- TASK -
Where an entry below contains an image, skip the image and reproduce the rest exactly.

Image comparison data
BEGIN
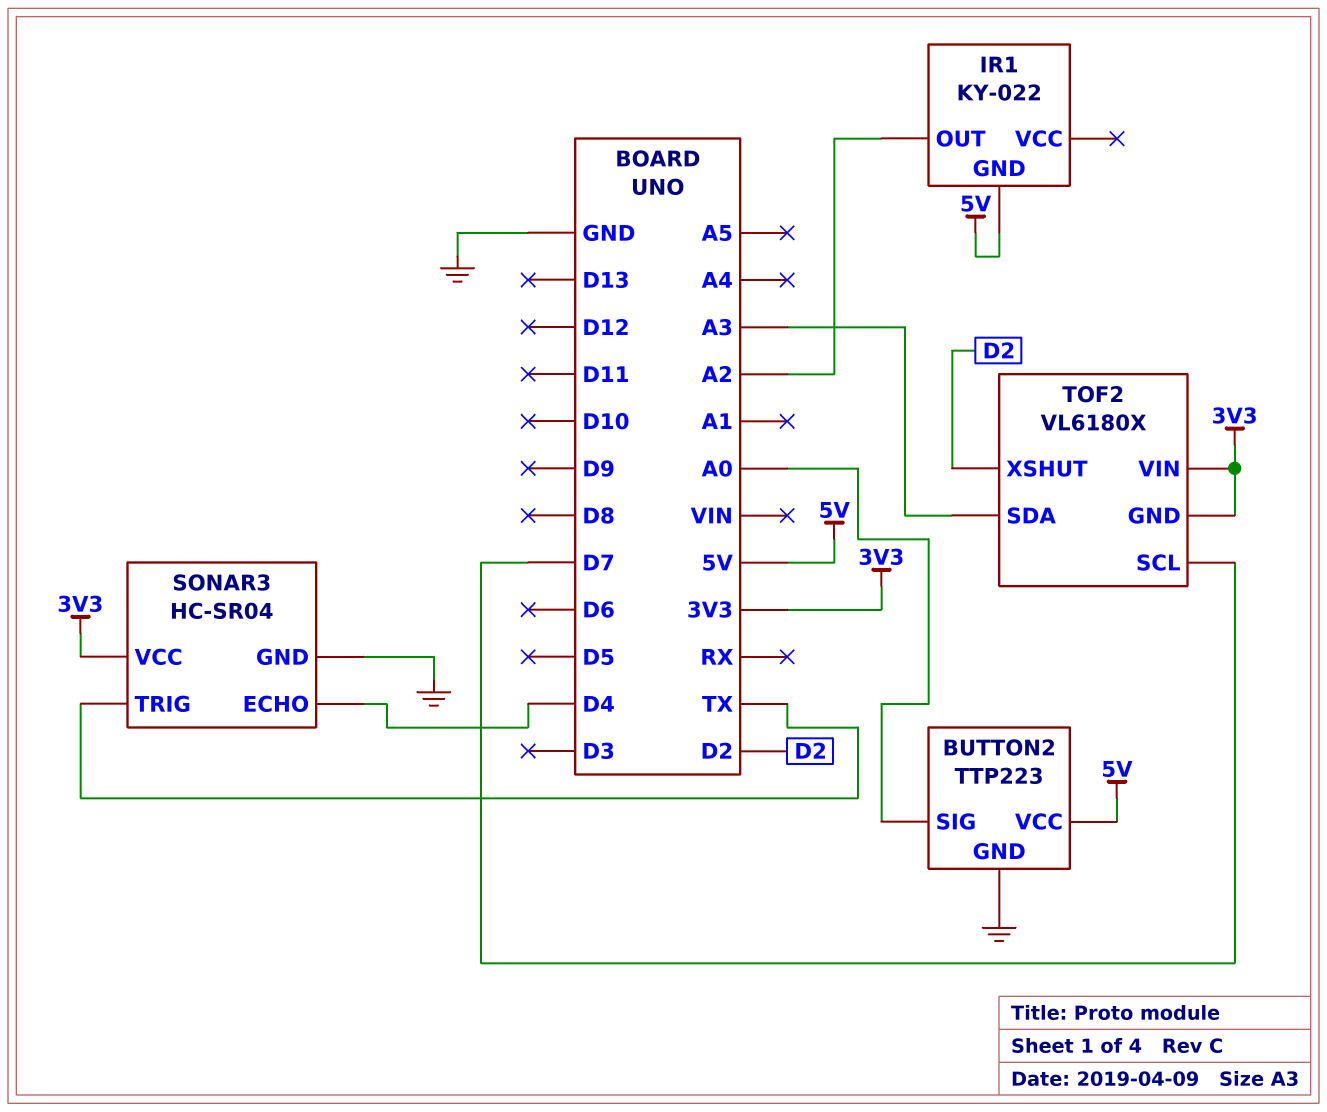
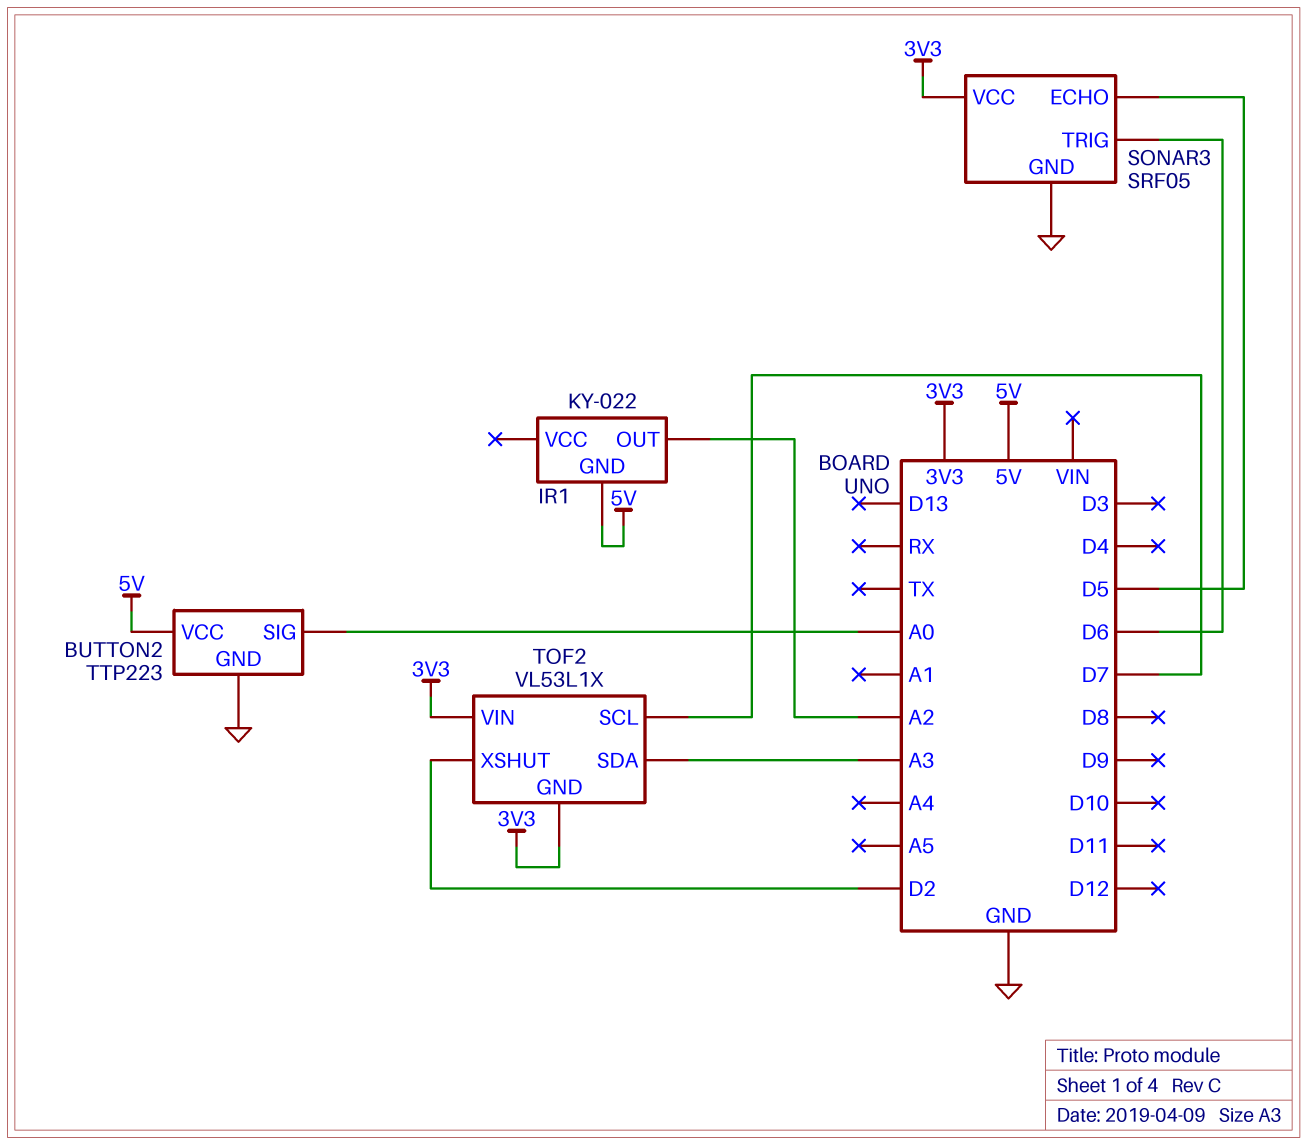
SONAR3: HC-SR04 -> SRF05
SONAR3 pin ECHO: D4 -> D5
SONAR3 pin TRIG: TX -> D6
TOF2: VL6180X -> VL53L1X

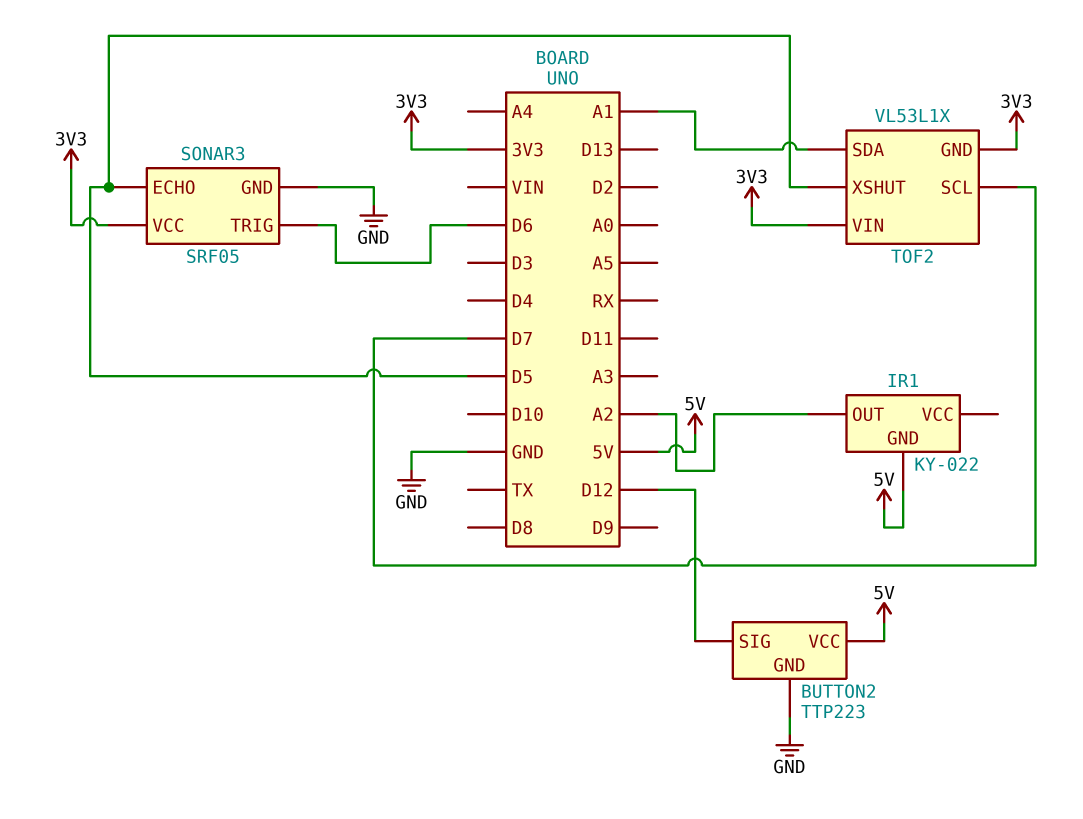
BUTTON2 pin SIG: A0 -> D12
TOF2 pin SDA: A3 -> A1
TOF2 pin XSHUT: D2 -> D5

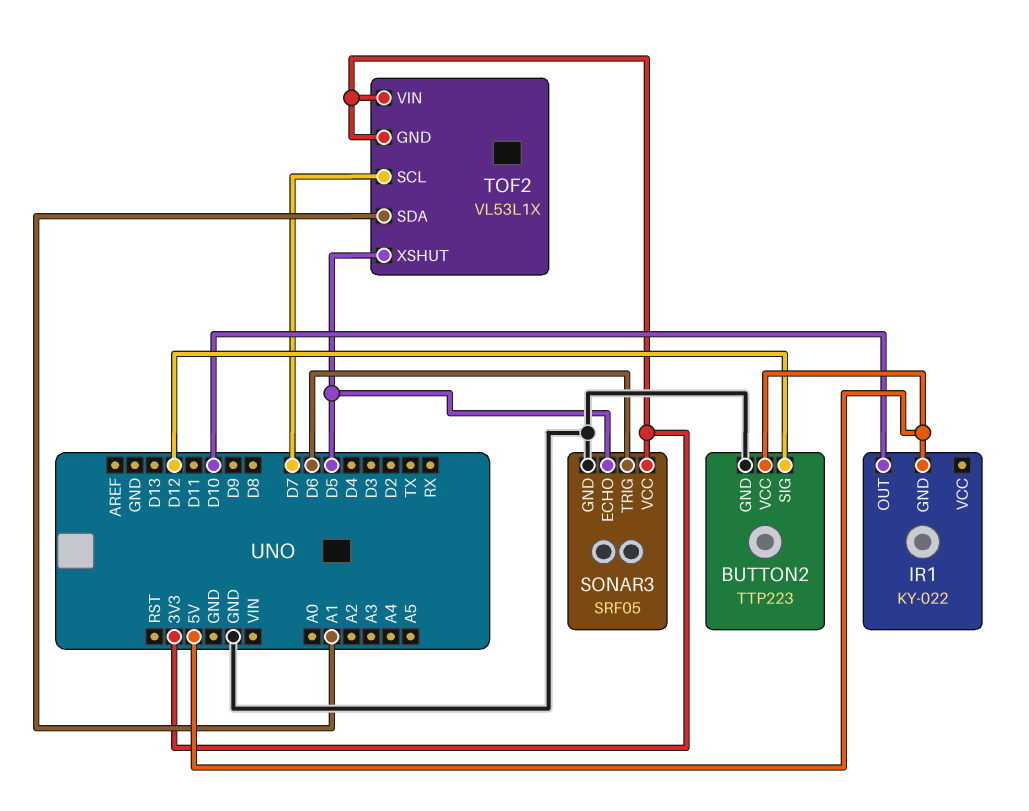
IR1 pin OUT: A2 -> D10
END
- EXERCISE RESULT -
SONAR3: HC-SR04 -> SRF05
SONAR3 pin ECHO: D4 -> D5
SONAR3 pin TRIG: TX -> D6
TOF2: VL6180X -> VL53L1X

BUTTON2 pin SIG: A0 -> D12
TOF2 pin SDA: A3 -> A1
TOF2 pin XSHUT: D2 -> D5

IR1 pin OUT: A2 -> D10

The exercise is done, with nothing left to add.